Object change listings:
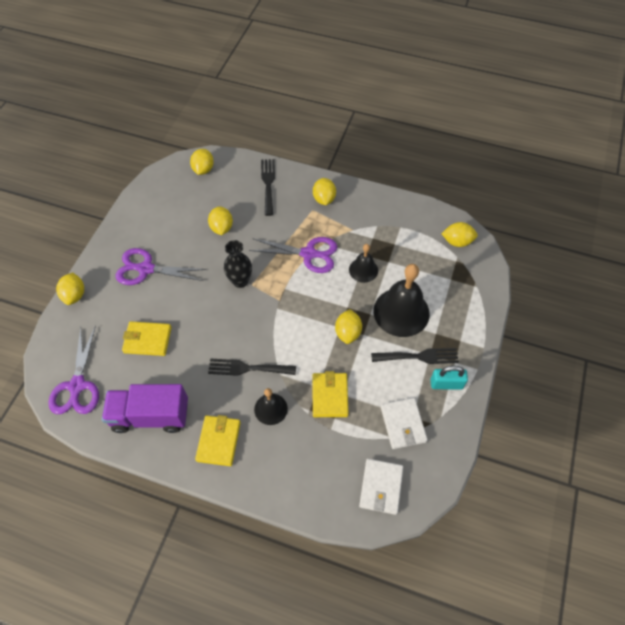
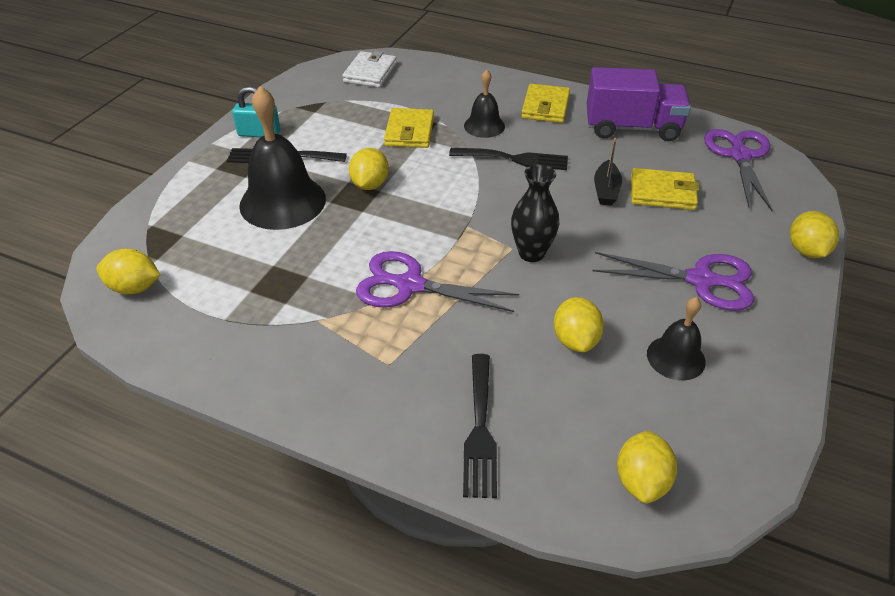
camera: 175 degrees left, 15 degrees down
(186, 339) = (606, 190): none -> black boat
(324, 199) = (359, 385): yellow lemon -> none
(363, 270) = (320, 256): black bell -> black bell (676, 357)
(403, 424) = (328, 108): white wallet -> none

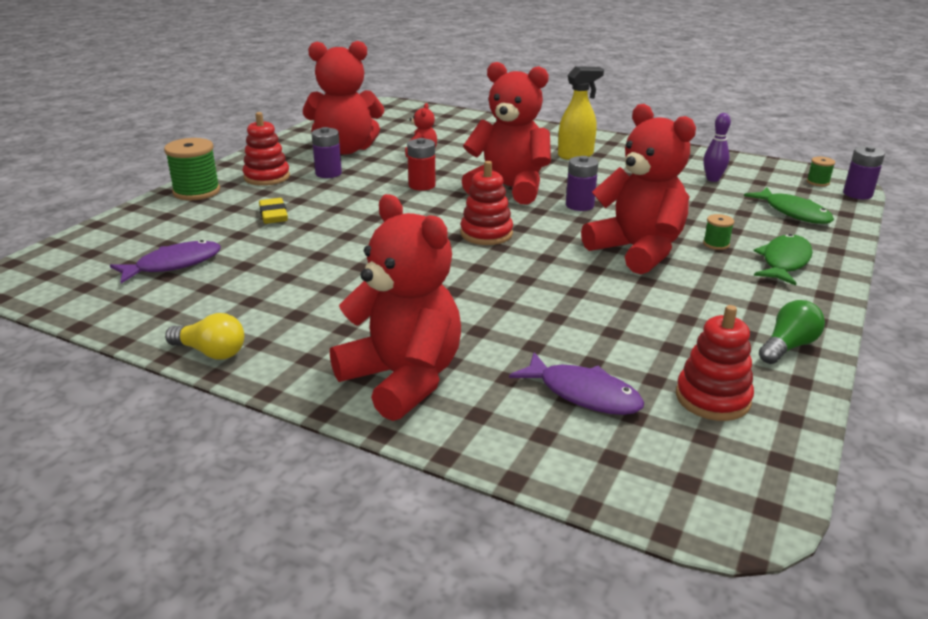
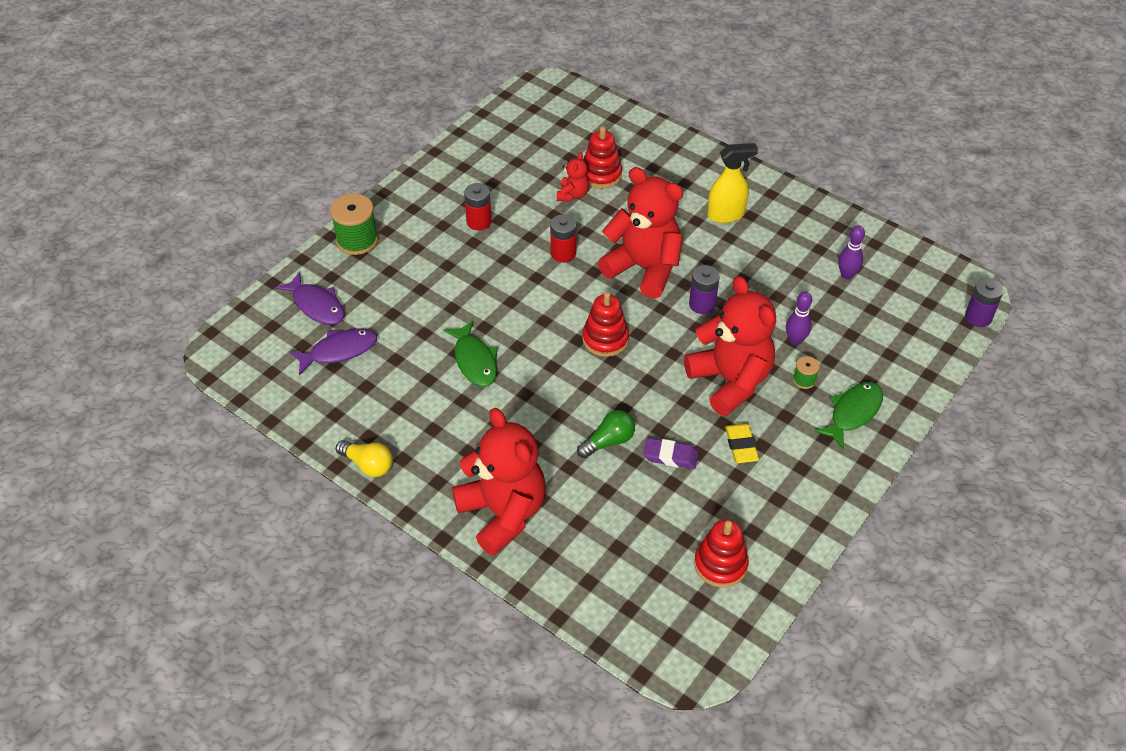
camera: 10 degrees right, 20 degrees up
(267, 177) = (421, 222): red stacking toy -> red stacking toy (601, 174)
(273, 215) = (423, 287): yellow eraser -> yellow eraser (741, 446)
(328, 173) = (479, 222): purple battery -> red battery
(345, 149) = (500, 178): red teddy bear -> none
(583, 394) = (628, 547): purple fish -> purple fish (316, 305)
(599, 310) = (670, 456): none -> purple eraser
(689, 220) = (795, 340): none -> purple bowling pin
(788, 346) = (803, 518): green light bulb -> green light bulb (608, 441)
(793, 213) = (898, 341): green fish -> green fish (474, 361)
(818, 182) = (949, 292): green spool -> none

* [YOUR TASK]:
Please count up the lines above that include the string "purple" and respond with the total alone.

* [COMPLETED EXERCISE]:
4